((

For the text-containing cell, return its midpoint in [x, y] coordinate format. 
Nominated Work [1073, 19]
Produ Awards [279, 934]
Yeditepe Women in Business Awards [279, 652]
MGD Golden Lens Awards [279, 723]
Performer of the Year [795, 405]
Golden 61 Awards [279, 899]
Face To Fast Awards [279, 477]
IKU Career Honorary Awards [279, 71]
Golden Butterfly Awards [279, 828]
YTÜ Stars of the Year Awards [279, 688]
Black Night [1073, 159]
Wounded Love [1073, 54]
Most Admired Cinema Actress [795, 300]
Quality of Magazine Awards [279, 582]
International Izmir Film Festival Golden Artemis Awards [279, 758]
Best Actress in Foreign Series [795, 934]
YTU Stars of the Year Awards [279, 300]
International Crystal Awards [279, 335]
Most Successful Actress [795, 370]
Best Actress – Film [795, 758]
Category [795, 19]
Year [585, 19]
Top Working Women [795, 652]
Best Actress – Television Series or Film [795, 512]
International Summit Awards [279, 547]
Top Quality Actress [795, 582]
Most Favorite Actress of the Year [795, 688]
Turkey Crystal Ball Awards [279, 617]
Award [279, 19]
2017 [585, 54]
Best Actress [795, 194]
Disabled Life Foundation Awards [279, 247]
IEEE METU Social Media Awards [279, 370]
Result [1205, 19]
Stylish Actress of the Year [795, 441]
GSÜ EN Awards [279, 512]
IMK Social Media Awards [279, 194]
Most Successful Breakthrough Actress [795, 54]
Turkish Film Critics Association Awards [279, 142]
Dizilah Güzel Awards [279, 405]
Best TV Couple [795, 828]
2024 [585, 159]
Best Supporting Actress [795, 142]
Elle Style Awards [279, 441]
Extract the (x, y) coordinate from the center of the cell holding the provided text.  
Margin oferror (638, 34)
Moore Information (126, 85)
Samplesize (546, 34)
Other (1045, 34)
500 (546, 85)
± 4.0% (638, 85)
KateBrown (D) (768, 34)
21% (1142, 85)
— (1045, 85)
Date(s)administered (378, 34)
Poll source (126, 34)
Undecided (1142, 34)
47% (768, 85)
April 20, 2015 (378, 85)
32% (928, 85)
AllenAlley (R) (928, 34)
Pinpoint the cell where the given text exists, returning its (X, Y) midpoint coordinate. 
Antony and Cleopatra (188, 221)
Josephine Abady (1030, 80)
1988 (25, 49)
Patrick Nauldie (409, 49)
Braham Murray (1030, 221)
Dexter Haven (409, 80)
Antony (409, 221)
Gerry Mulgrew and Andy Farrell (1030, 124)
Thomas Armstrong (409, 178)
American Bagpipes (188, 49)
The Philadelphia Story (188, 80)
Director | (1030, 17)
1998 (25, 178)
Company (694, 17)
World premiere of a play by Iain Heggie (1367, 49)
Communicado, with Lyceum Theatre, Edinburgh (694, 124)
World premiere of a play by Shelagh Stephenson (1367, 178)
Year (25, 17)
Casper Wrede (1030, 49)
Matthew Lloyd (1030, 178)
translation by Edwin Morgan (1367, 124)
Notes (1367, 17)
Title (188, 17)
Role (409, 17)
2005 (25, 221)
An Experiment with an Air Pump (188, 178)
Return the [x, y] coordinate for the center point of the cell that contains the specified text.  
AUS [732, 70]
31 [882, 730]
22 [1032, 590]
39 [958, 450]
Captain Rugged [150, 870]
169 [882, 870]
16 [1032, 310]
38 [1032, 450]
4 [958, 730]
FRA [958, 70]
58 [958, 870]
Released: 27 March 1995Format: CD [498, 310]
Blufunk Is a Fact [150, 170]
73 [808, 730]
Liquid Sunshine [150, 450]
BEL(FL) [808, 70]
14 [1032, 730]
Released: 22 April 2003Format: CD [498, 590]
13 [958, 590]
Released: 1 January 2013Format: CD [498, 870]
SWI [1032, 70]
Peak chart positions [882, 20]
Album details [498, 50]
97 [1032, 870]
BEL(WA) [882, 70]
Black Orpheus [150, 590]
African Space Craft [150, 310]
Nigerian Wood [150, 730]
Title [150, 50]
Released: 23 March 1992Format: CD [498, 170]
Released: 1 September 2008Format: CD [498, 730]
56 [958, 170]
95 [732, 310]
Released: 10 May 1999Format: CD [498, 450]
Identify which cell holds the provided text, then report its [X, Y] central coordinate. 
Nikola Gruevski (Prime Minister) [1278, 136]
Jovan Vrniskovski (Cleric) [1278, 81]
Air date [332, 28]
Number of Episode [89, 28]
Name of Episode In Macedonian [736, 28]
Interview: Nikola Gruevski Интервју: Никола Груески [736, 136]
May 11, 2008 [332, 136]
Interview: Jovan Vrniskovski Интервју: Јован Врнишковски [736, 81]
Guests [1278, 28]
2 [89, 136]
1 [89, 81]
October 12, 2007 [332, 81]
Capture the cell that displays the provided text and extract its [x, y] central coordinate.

))

**TASK INSTRUCTIONS**: Copy out the listing above word for word, from its first line to its last.

**THE COMPLETED TASK**:
For the text-containing cell, return its midpoint in [x, y] coordinate format. 
Nominated Work [1073, 19]
Produ Awards [279, 934]
Yeditepe Women in Business Awards [279, 652]
MGD Golden Lens Awards [279, 723]
Performer of the Year [795, 405]
Golden 61 Awards [279, 899]
Face To Fast Awards [279, 477]
IKU Career Honorary Awards [279, 71]
Golden Butterfly Awards [279, 828]
YTÜ Stars of the Year Awards [279, 688]
Black Night [1073, 159]
Wounded Love [1073, 54]
Most Admired Cinema Actress [795, 300]
Quality of Magazine Awards [279, 582]
International Izmir Film Festival Golden Artemis Awards [279, 758]
Best Actress in Foreign Series [795, 934]
YTU Stars of the Year Awards [279, 300]
International Crystal Awards [279, 335]
Most Successful Actress [795, 370]
Best Actress – Film [795, 758]
Category [795, 19]
Year [585, 19]
Top Working Women [795, 652]
Best Actress – Television Series or Film [795, 512]
International Summit Awards [279, 547]
Top Quality Actress [795, 582]
Most Favorite Actress of the Year [795, 688]
Turkey Crystal Ball Awards [279, 617]
Award [279, 19]
2017 [585, 54]
Best Actress [795, 194]
Disabled Life Foundation Awards [279, 247]
IEEE METU Social Media Awards [279, 370]
Result [1205, 19]
Stylish Actress of the Year [795, 441]
GSÜ EN Awards [279, 512]
IMK Social Media Awards [279, 194]
Most Successful Breakthrough Actress [795, 54]
Turkish Film Critics Association Awards [279, 142]
Dizilah Güzel Awards [279, 405]
Best TV Couple [795, 828]
2024 [585, 159]
Best Supporting Actress [795, 142]
Elle Style Awards [279, 441]
Extract the (x, y) coordinate from the center of the cell holding the provided text.  
Margin oferror (638, 34)
Moore Information (126, 85)
Samplesize (546, 34)
Other (1045, 34)
500 (546, 85)
± 4.0% (638, 85)
KateBrown (D) (768, 34)
21% (1142, 85)
— (1045, 85)
Date(s)administered (378, 34)
Poll source (126, 34)
Undecided (1142, 34)
47% (768, 85)
April 20, 2015 (378, 85)
32% (928, 85)
AllenAlley (R) (928, 34)
Pinpoint the cell where the given text exists, returning its (X, Y) midpoint coordinate. 
Antony and Cleopatra (188, 221)
Josephine Abady (1030, 80)
1988 (25, 49)
Patrick Nauldie (409, 49)
Braham Murray (1030, 221)
Dexter Haven (409, 80)
Antony (409, 221)
Gerry Mulgrew and Andy Farrell (1030, 124)
Thomas Armstrong (409, 178)
American Bagpipes (188, 49)
The Philadelphia Story (188, 80)
Director | (1030, 17)
1998 (25, 178)
Company (694, 17)
World premiere of a play by Iain Heggie (1367, 49)
Communicado, with Lyceum Theatre, Edinburgh (694, 124)
World premiere of a play by Shelagh Stephenson (1367, 178)
Year (25, 17)
Casper Wrede (1030, 49)
Matthew Lloyd (1030, 178)
translation by Edwin Morgan (1367, 124)
Notes (1367, 17)
Title (188, 17)
Role (409, 17)
2005 (25, 221)
An Experiment with an Air Pump (188, 178)
Return the [x, y] coordinate for the center point of the cell that contains the specified text.  
AUS [732, 70]
31 [882, 730]
22 [1032, 590]
39 [958, 450]
Captain Rugged [150, 870]
169 [882, 870]
16 [1032, 310]
38 [1032, 450]
4 [958, 730]
FRA [958, 70]
58 [958, 870]
Released: 27 March 1995Format: CD [498, 310]
Blufunk Is a Fact [150, 170]
73 [808, 730]
Liquid Sunshine [150, 450]
BEL(FL) [808, 70]
14 [1032, 730]
Released: 22 April 2003Format: CD [498, 590]
13 [958, 590]
Released: 1 January 2013Format: CD [498, 870]
SWI [1032, 70]
Peak chart positions [882, 20]
Album details [498, 50]
97 [1032, 870]
BEL(WA) [882, 70]
Black Orpheus [150, 590]
African Space Craft [150, 310]
Nigerian Wood [150, 730]
Title [150, 50]
Released: 23 March 1992Format: CD [498, 170]
Released: 1 September 2008Format: CD [498, 730]
56 [958, 170]
95 [732, 310]
Released: 10 May 1999Format: CD [498, 450]
Identify which cell holds the provided text, then report its [X, Y] central coordinate. 
Nikola Gruevski (Prime Minister) [1278, 136]
Jovan Vrniskovski (Cleric) [1278, 81]
Air date [332, 28]
Number of Episode [89, 28]
Name of Episode In Macedonian [736, 28]
Interview: Nikola Gruevski Интервју: Никола Груески [736, 136]
May 11, 2008 [332, 136]
Interview: Jovan Vrniskovski Интервју: Јован Врнишковски [736, 81]
Guests [1278, 28]
2 [89, 136]
1 [89, 81]
October 12, 2007 [332, 81]
Capture the cell that displays the provided text and extract its [x, y] central coordinate.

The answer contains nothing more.